• [Dataset rows]:

---

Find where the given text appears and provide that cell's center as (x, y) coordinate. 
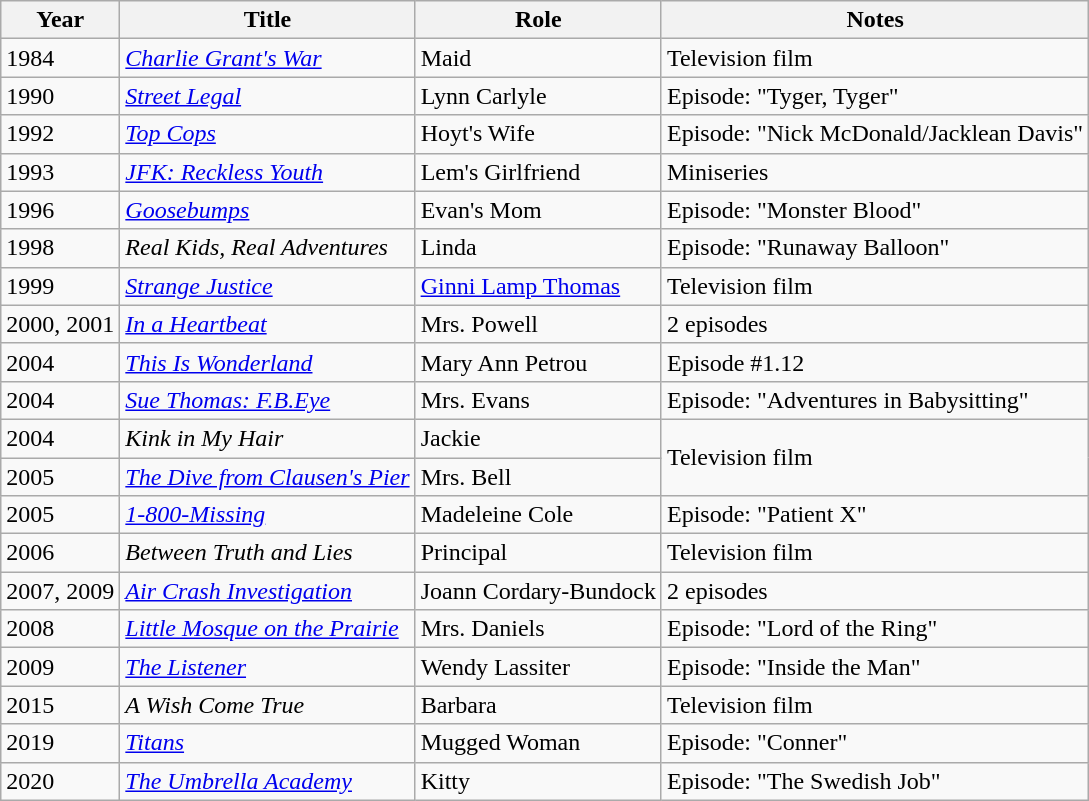
1998 (60, 248)
Maid (538, 58)
Lem's Girlfriend (538, 172)
Barbara (538, 705)
2007, 2009 (60, 591)
Mrs. Bell (538, 477)
Wendy Lassiter (538, 667)
Episode: "Adventures in Babysitting" (874, 400)
Notes (874, 20)
The Listener (268, 667)
Episode #1.12 (874, 362)
Kink in My Hair (268, 438)
Mary Ann Petrou (538, 362)
Kitty (538, 781)
1992 (60, 134)
1996 (60, 210)
Real Kids, Real Adventures (268, 248)
Mrs. Evans (538, 400)
1990 (60, 96)
JFK: Reckless Youth (268, 172)
Street Legal (268, 96)
2006 (60, 553)
2008 (60, 629)
Principal (538, 553)
Episode: "Inside the Man" (874, 667)
The Umbrella Academy (268, 781)
2015 (60, 705)
Role (538, 20)
Episode: "Monster Blood" (874, 210)
Episode: "Nick McDonald/Jacklean Davis" (874, 134)
Title (268, 20)
Titans (268, 743)
Episode: "The Swedish Job" (874, 781)
1-800-Missing (268, 515)
Hoyt's Wife (538, 134)
Linda (538, 248)
Episode: "Patient X" (874, 515)
Episode: "Runaway Balloon" (874, 248)
Lynn Carlyle (538, 96)
Top Cops (268, 134)
2000, 2001 (60, 324)
2009 (60, 667)
Sue Thomas: F.B.Eye (268, 400)
Episode: "Lord of the Ring" (874, 629)
The Dive from Clausen's Pier (268, 477)
Between Truth and Lies (268, 553)
Strange Justice (268, 286)
1999 (60, 286)
Air Crash Investigation (268, 591)
Ginni Lamp Thomas (538, 286)
Mugged Woman (538, 743)
Mrs. Powell (538, 324)
Episode: "Tyger, Tyger" (874, 96)
Evan's Mom (538, 210)
A Wish Come True (268, 705)
Goosebumps (268, 210)
Episode: "Conner" (874, 743)
This Is Wonderland (268, 362)
1993 (60, 172)
In a Heartbeat (268, 324)
Year (60, 20)
2020 (60, 781)
Madeleine Cole (538, 515)
Joann Cordary-Bundock (538, 591)
Little Mosque on the Prairie (268, 629)
Miniseries (874, 172)
Jackie (538, 438)
Mrs. Daniels (538, 629)
2019 (60, 743)
Charlie Grant's War (268, 58)
1984 (60, 58)
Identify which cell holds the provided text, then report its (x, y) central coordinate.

---

• [Exercise requirements]:
Reproduce the lines of the records from the line containing "1998 (60, 248)" through the line containing "Joann Cordary-Bundock (538, 591)", both included, with every character kept unchanged.

• [Correct output]:
1998 (60, 248)
Maid (538, 58)
Lem's Girlfriend (538, 172)
Barbara (538, 705)
2007, 2009 (60, 591)
Mrs. Bell (538, 477)
Wendy Lassiter (538, 667)
Episode: "Adventures in Babysitting" (874, 400)
Notes (874, 20)
The Listener (268, 667)
Episode #1.12 (874, 362)
Kink in My Hair (268, 438)
Mary Ann Petrou (538, 362)
Kitty (538, 781)
1992 (60, 134)
1996 (60, 210)
Real Kids, Real Adventures (268, 248)
Mrs. Evans (538, 400)
1990 (60, 96)
JFK: Reckless Youth (268, 172)
Street Legal (268, 96)
2006 (60, 553)
2008 (60, 629)
Principal (538, 553)
Episode: "Inside the Man" (874, 667)
The Umbrella Academy (268, 781)
2015 (60, 705)
Role (538, 20)
Episode: "Monster Blood" (874, 210)
Episode: "Nick McDonald/Jacklean Davis" (874, 134)
Title (268, 20)
Titans (268, 743)
Episode: "The Swedish Job" (874, 781)
1-800-Missing (268, 515)
Hoyt's Wife (538, 134)
Linda (538, 248)
Episode: "Patient X" (874, 515)
Episode: "Runaway Balloon" (874, 248)
Lynn Carlyle (538, 96)
Top Cops (268, 134)
2000, 2001 (60, 324)
2009 (60, 667)
Sue Thomas: F.B.Eye (268, 400)
Episode: "Lord of the Ring" (874, 629)
The Dive from Clausen's Pier (268, 477)
Between Truth and Lies (268, 553)
Strange Justice (268, 286)
1999 (60, 286)
Air Crash Investigation (268, 591)
Ginni Lamp Thomas (538, 286)
Mugged Woman (538, 743)
Mrs. Powell (538, 324)
Episode: "Tyger, Tyger" (874, 96)
Evan's Mom (538, 210)
A Wish Come True (268, 705)
Goosebumps (268, 210)
Episode: "Conner" (874, 743)
This Is Wonderland (268, 362)
1993 (60, 172)
In a Heartbeat (268, 324)
Year (60, 20)
2020 (60, 781)
Madeleine Cole (538, 515)
Joann Cordary-Bundock (538, 591)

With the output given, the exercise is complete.